### Data for this task
--------------------------------

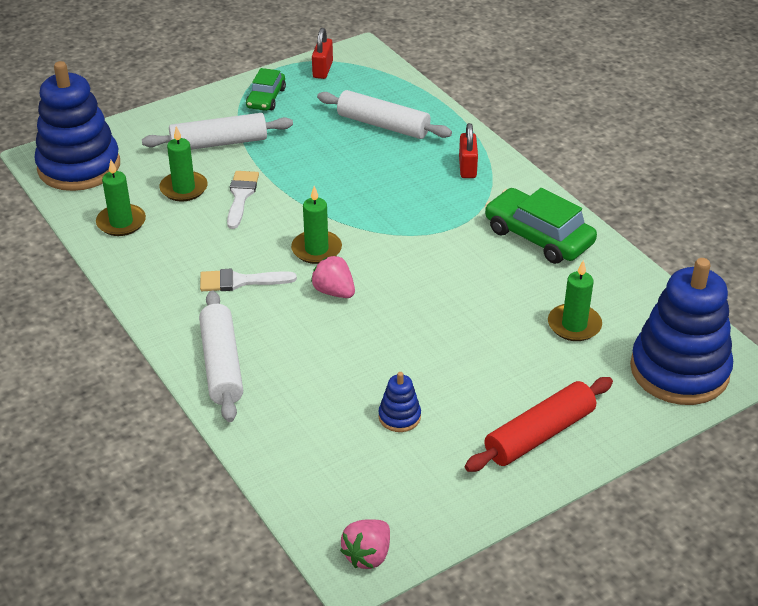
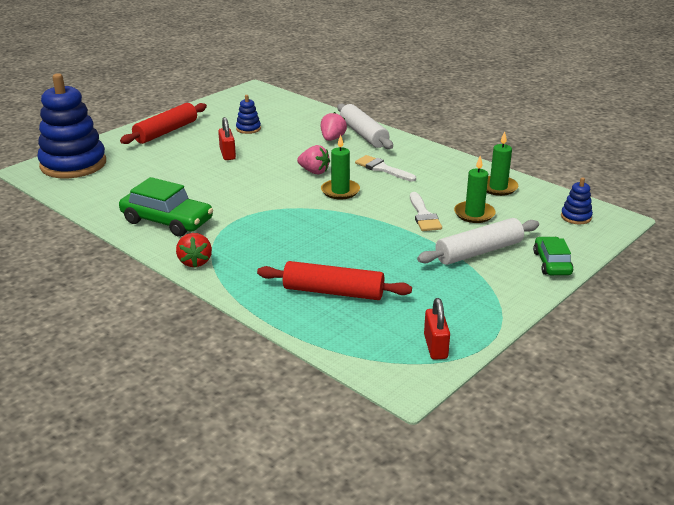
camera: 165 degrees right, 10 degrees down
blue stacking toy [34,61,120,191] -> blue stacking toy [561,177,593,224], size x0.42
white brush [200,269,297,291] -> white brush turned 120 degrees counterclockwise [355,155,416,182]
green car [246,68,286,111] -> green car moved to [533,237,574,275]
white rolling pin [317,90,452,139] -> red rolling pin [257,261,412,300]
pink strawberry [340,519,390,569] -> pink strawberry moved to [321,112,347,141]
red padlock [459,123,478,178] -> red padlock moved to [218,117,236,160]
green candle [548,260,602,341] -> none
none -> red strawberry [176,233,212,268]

--------------------------------

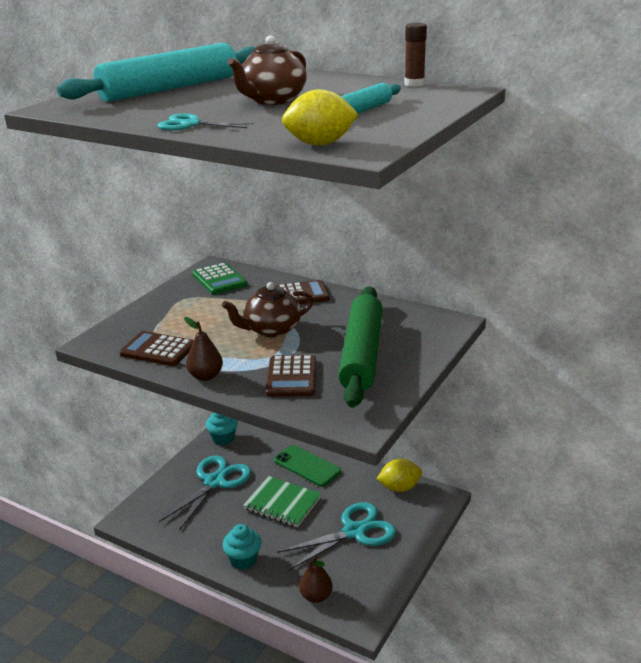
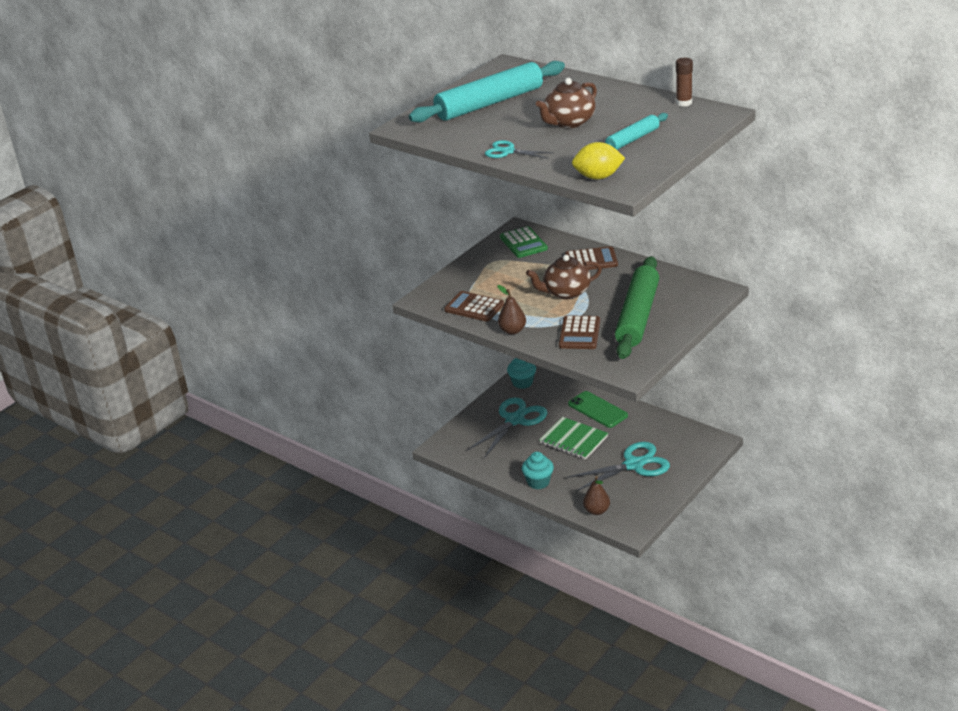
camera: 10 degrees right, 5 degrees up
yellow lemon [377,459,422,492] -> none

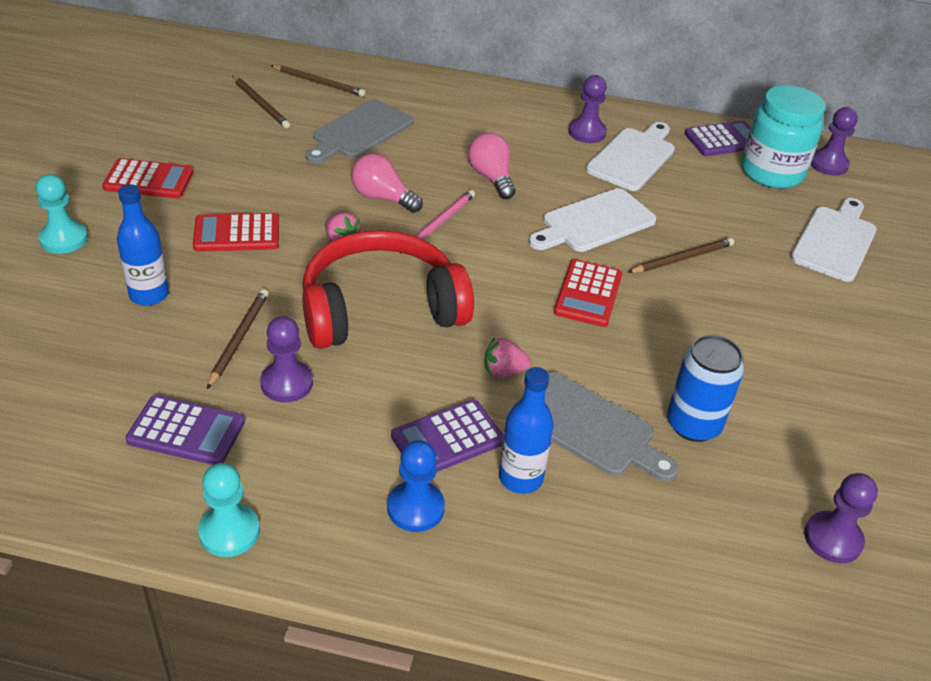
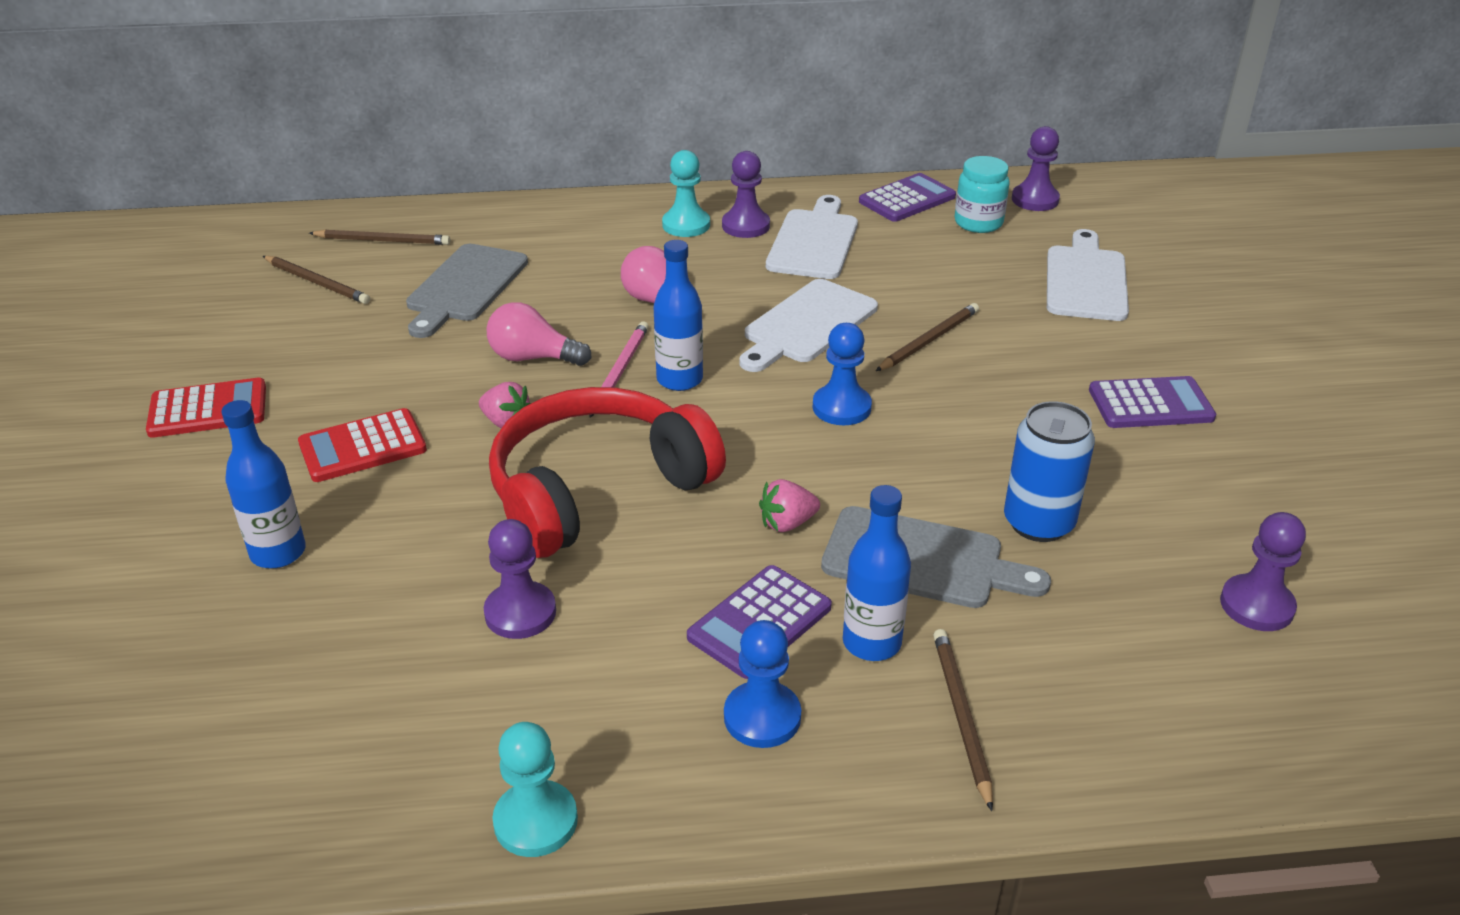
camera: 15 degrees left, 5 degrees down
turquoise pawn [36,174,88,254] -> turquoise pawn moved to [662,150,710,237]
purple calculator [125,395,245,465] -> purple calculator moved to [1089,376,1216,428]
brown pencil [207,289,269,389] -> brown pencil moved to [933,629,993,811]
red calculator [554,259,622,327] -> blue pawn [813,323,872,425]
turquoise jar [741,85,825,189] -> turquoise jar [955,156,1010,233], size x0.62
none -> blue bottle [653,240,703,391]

--------------------------------

Retype exactly the lines above, from the one with "turquoise jar [741,85,825,189]" through the one with "none -> blue bottle [653,240,703,391]", inclusive.

turquoise jar [741,85,825,189] -> turquoise jar [955,156,1010,233], size x0.62
none -> blue bottle [653,240,703,391]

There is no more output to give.